- [Aim of the task]
Each of the entries below needs to be given again exactly.

Object transformation records:
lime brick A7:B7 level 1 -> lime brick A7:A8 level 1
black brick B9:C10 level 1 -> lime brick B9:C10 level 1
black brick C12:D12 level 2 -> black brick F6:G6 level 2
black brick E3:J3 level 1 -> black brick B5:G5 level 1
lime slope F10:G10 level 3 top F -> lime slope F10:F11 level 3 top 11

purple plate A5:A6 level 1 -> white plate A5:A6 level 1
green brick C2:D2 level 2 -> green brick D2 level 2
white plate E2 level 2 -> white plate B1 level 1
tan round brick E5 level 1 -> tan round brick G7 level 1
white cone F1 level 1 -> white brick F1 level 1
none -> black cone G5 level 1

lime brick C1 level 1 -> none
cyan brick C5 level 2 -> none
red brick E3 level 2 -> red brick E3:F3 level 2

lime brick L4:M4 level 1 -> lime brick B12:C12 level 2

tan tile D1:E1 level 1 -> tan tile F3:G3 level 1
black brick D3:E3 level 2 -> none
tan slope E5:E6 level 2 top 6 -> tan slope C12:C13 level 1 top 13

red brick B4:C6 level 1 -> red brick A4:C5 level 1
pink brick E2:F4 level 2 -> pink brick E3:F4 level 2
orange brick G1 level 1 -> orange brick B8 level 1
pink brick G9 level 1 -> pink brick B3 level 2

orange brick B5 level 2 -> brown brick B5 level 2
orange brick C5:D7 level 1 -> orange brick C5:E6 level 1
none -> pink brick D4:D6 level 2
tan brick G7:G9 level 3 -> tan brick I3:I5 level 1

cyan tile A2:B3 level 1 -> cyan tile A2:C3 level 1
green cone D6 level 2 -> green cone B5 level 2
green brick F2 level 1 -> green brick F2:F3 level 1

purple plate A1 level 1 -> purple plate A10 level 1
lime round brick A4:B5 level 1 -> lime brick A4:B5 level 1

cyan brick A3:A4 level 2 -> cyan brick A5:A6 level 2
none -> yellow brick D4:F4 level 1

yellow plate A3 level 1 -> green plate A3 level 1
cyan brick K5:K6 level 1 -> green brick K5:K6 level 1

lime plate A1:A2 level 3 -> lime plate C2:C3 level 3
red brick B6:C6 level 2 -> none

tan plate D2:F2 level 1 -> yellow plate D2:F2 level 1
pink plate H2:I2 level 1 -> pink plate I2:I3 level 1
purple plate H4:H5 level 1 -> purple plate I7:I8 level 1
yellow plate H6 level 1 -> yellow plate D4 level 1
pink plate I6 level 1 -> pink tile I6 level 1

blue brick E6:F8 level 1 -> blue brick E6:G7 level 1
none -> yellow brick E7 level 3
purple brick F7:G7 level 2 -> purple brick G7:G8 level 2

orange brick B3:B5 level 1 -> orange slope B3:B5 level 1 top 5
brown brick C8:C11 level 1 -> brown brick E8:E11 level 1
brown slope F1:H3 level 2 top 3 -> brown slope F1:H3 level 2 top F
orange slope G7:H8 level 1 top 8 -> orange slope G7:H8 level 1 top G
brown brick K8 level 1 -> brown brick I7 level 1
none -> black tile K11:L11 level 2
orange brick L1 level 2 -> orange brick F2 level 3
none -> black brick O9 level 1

- [Answer to this task]
lime brick A7:B7 level 1 -> lime brick A7:A8 level 1
black brick B9:C10 level 1 -> lime brick B9:C10 level 1
black brick C12:D12 level 2 -> black brick F6:G6 level 2
black brick E3:J3 level 1 -> black brick B5:G5 level 1
lime slope F10:G10 level 3 top F -> lime slope F10:F11 level 3 top 11

purple plate A5:A6 level 1 -> white plate A5:A6 level 1
green brick C2:D2 level 2 -> green brick D2 level 2
white plate E2 level 2 -> white plate B1 level 1
tan round brick E5 level 1 -> tan round brick G7 level 1
white cone F1 level 1 -> white brick F1 level 1
none -> black cone G5 level 1

lime brick C1 level 1 -> none
cyan brick C5 level 2 -> none
red brick E3 level 2 -> red brick E3:F3 level 2

lime brick L4:M4 level 1 -> lime brick B12:C12 level 2

tan tile D1:E1 level 1 -> tan tile F3:G3 level 1
black brick D3:E3 level 2 -> none
tan slope E5:E6 level 2 top 6 -> tan slope C12:C13 level 1 top 13

red brick B4:C6 level 1 -> red brick A4:C5 level 1
pink brick E2:F4 level 2 -> pink brick E3:F4 level 2
orange brick G1 level 1 -> orange brick B8 level 1
pink brick G9 level 1 -> pink brick B3 level 2

orange brick B5 level 2 -> brown brick B5 level 2
orange brick C5:D7 level 1 -> orange brick C5:E6 level 1
none -> pink brick D4:D6 level 2
tan brick G7:G9 level 3 -> tan brick I3:I5 level 1

cyan tile A2:B3 level 1 -> cyan tile A2:C3 level 1
green cone D6 level 2 -> green cone B5 level 2
green brick F2 level 1 -> green brick F2:F3 level 1

purple plate A1 level 1 -> purple plate A10 level 1
lime round brick A4:B5 level 1 -> lime brick A4:B5 level 1

cyan brick A3:A4 level 2 -> cyan brick A5:A6 level 2
none -> yellow brick D4:F4 level 1

yellow plate A3 level 1 -> green plate A3 level 1
cyan brick K5:K6 level 1 -> green brick K5:K6 level 1

lime plate A1:A2 level 3 -> lime plate C2:C3 level 3
red brick B6:C6 level 2 -> none

tan plate D2:F2 level 1 -> yellow plate D2:F2 level 1
pink plate H2:I2 level 1 -> pink plate I2:I3 level 1
purple plate H4:H5 level 1 -> purple plate I7:I8 level 1
yellow plate H6 level 1 -> yellow plate D4 level 1
pink plate I6 level 1 -> pink tile I6 level 1

blue brick E6:F8 level 1 -> blue brick E6:G7 level 1
none -> yellow brick E7 level 3
purple brick F7:G7 level 2 -> purple brick G7:G8 level 2

orange brick B3:B5 level 1 -> orange slope B3:B5 level 1 top 5
brown brick C8:C11 level 1 -> brown brick E8:E11 level 1
brown slope F1:H3 level 2 top 3 -> brown slope F1:H3 level 2 top F
orange slope G7:H8 level 1 top 8 -> orange slope G7:H8 level 1 top G
brown brick K8 level 1 -> brown brick I7 level 1
none -> black tile K11:L11 level 2
orange brick L1 level 2 -> orange brick F2 level 3
none -> black brick O9 level 1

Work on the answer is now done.